• **To do**
Please write out the whole listing that follows exactly; the pictures stay out.

• **Data excerpt**
• • • •

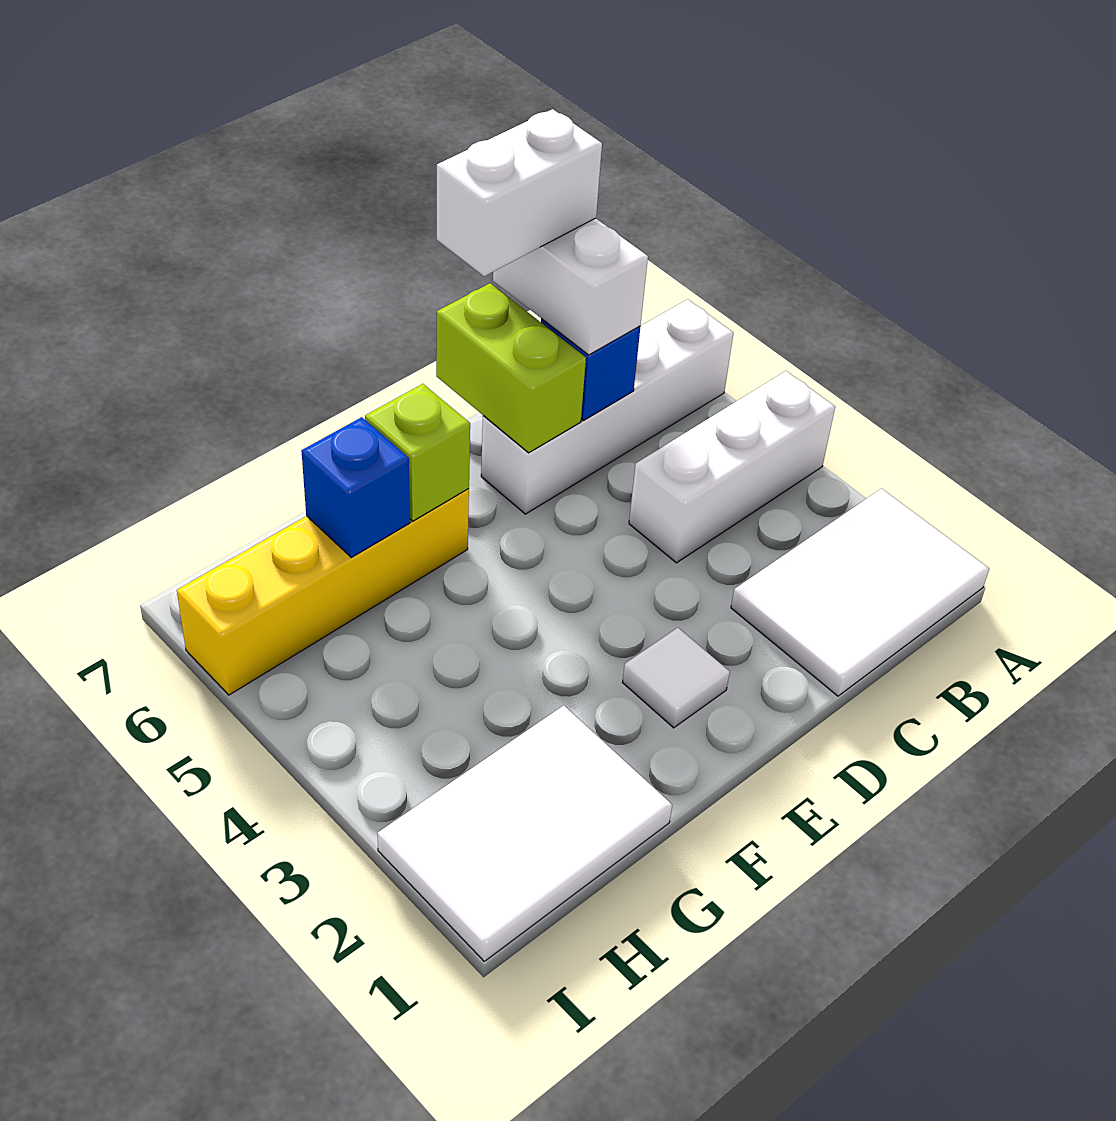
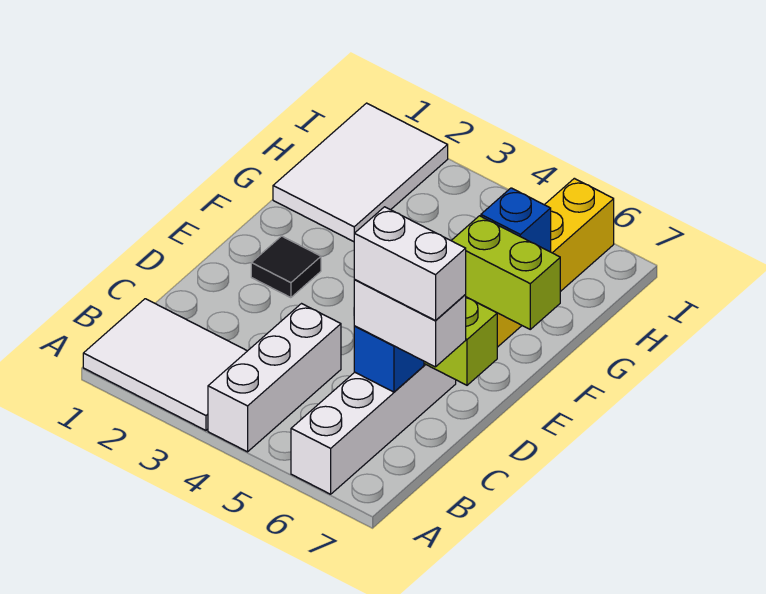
white tile A1:C2 level 1 -> white tile A1:B3 level 1
white brick C7:D7 level 4 -> white brick C6:C7 level 4
white tile E2 level 1 -> black tile E2 level 1
lime brick F6 level 2 -> lime brick F6:F7 level 2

• • • •

• **Expected output**
white tile A1:C2 level 1 -> white tile A1:B3 level 1
white brick C7:D7 level 4 -> white brick C6:C7 level 4
white tile E2 level 1 -> black tile E2 level 1
lime brick F6 level 2 -> lime brick F6:F7 level 2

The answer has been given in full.